=== Begin Enclosure ===

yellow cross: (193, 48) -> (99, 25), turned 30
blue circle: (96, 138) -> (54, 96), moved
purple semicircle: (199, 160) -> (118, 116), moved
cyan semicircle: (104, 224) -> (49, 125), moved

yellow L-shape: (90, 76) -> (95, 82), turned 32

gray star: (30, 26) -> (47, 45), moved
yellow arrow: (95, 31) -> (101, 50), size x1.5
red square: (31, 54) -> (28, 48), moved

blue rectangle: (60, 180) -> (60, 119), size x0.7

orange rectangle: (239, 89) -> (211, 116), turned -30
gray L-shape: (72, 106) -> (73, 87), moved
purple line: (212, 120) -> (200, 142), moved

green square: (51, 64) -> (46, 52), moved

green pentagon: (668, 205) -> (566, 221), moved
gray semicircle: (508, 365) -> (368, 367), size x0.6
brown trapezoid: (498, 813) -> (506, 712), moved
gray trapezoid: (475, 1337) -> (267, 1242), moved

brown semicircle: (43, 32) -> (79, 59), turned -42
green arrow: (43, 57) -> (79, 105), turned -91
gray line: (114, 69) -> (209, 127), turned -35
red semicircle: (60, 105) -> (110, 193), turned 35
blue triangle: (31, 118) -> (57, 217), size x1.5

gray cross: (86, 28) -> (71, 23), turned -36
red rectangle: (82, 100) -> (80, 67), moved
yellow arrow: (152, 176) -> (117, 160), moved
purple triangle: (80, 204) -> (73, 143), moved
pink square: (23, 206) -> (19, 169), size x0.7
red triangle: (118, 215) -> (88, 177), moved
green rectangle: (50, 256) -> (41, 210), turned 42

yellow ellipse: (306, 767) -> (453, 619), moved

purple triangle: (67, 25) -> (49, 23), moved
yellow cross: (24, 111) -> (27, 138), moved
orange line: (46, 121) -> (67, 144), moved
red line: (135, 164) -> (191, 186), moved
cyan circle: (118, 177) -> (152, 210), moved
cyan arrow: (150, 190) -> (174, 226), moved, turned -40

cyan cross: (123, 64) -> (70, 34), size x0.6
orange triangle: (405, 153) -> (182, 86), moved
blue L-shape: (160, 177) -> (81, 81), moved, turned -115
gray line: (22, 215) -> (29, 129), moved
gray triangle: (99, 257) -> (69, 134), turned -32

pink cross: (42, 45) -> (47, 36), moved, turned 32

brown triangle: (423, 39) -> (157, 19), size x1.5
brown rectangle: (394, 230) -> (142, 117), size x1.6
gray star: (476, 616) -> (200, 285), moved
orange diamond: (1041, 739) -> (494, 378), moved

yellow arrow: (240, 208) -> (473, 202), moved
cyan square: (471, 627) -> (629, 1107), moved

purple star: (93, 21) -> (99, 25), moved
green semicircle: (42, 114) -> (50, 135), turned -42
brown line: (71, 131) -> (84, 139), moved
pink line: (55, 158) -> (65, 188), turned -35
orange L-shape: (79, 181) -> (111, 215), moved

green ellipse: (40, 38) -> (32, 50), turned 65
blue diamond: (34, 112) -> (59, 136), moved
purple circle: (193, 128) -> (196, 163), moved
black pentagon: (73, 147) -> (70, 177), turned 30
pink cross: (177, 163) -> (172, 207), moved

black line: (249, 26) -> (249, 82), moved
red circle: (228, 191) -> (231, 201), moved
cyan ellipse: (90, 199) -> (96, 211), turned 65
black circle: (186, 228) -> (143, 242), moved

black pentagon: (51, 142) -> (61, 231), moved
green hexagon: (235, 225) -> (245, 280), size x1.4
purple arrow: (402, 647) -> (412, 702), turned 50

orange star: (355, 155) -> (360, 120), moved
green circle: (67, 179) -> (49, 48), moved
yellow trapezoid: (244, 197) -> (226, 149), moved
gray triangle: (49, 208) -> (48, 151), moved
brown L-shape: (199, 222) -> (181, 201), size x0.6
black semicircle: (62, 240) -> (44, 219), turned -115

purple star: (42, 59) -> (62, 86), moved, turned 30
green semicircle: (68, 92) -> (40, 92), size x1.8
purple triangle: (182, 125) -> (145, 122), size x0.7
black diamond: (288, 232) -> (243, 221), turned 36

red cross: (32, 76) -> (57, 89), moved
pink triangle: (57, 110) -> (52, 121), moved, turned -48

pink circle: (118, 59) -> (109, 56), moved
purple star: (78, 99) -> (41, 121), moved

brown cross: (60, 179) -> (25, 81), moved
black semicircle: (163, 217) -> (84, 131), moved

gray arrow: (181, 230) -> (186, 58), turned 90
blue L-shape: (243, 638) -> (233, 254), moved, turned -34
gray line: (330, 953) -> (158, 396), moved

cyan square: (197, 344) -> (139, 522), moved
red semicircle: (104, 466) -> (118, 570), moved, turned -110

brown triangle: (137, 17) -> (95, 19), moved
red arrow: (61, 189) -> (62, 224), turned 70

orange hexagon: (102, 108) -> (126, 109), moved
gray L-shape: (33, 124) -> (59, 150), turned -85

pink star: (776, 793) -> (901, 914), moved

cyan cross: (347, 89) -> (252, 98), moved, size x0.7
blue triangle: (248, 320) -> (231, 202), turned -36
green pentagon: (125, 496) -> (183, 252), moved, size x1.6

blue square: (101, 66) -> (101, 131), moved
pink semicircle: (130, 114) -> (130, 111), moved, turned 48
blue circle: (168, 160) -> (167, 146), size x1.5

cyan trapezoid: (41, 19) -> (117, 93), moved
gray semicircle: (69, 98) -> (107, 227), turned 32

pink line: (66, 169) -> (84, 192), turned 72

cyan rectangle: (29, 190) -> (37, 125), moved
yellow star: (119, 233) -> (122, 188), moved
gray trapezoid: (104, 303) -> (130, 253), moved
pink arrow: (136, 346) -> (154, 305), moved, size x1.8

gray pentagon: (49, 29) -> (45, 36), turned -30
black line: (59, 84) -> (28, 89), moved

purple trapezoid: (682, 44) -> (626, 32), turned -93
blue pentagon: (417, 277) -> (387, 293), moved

=== End Enclosure ===

◆ TASK: Considering only the material above, set down every line from the one with "gray line: (330, 953) -> (158, 396), moved" to the one with "red arrow: (61, 189) -> (62, 224), turned 70", inclusive, exactly as written.

◆ TASK SOLUTION:
gray line: (330, 953) -> (158, 396), moved

cyan square: (197, 344) -> (139, 522), moved
red semicircle: (104, 466) -> (118, 570), moved, turned -110

brown triangle: (137, 17) -> (95, 19), moved
red arrow: (61, 189) -> (62, 224), turned 70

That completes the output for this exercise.